» Required task
Please find every line in the listing below that contains the string "kern" and copy each of those lines. Case counts, so uppercase and lowercase letters must match.
--- Begin Material supplied ---
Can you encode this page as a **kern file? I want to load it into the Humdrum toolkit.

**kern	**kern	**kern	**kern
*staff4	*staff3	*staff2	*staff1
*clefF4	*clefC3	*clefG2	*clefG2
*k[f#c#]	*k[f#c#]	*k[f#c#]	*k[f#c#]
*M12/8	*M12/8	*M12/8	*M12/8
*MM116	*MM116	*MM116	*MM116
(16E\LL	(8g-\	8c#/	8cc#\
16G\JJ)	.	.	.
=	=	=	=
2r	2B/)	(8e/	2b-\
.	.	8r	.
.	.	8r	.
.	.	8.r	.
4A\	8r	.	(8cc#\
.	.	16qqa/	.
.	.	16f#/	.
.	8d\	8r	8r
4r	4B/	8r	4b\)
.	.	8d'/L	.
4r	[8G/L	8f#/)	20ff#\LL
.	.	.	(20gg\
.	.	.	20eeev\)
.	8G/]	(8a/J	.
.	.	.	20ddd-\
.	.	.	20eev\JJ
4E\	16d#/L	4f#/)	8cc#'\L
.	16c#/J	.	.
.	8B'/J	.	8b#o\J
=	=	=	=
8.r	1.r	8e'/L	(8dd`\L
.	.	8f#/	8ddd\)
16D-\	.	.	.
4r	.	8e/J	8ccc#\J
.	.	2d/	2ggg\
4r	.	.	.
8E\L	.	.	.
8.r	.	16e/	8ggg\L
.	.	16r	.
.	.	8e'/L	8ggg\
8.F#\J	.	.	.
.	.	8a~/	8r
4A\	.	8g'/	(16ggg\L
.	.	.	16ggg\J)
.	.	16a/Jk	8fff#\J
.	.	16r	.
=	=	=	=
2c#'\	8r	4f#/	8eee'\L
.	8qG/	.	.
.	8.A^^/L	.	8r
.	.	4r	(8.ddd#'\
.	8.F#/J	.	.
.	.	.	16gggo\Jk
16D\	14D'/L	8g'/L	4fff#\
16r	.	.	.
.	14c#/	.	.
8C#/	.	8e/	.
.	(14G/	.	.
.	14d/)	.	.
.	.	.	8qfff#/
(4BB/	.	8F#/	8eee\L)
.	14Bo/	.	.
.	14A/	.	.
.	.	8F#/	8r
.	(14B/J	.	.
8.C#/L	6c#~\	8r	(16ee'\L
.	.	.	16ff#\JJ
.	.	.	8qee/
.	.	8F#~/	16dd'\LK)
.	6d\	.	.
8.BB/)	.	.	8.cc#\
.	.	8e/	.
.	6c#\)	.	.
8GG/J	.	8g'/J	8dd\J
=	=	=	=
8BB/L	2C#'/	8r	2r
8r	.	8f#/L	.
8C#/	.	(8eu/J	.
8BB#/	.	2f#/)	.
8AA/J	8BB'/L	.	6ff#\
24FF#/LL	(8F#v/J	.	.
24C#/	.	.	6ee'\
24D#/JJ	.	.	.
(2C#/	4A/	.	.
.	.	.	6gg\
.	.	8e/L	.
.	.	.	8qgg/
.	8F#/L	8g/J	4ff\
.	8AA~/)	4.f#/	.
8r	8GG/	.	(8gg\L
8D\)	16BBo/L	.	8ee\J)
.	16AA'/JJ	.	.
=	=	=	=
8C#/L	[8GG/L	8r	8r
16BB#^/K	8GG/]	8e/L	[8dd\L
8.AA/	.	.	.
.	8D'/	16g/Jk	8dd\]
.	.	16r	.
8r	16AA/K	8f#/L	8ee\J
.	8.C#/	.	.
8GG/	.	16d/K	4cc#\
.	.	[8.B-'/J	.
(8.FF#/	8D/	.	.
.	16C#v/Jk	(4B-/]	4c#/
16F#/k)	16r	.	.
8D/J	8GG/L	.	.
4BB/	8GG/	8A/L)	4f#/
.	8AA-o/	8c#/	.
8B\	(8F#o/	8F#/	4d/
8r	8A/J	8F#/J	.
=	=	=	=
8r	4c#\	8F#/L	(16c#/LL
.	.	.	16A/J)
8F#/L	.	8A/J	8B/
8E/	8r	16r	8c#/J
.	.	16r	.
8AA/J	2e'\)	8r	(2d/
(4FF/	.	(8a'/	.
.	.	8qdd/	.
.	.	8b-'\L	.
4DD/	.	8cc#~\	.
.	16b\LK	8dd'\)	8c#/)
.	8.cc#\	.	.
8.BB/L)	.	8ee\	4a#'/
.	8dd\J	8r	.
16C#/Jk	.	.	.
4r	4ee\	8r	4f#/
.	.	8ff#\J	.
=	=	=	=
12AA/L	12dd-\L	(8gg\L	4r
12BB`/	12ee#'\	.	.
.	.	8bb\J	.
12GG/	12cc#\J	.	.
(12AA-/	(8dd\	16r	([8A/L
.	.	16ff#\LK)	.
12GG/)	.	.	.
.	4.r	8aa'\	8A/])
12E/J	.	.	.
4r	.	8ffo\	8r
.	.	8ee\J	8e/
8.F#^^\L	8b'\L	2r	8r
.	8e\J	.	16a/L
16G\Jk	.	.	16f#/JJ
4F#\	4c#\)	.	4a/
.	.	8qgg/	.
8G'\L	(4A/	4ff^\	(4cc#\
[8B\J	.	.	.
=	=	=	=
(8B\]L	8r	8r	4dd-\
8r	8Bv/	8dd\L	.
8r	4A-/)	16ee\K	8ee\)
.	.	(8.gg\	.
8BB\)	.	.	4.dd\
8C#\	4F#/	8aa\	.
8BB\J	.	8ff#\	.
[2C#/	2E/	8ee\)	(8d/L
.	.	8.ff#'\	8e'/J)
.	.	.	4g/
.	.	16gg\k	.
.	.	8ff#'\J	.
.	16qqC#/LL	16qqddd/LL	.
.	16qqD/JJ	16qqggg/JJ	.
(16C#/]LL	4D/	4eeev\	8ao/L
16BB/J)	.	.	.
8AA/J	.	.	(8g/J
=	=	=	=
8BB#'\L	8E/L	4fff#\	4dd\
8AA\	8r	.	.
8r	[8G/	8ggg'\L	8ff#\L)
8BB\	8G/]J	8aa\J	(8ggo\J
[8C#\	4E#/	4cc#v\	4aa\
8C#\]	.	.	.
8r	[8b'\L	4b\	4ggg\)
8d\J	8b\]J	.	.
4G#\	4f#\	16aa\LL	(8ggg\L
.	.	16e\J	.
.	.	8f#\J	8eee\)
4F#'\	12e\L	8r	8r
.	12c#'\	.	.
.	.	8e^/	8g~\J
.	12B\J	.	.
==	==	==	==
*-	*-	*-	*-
--- End Material supplied ---
» Answer to this exercise
Can you encode this page as a **kern file? I want to load it into the Humdrum toolkit.
**kern	**kern	**kern	**kern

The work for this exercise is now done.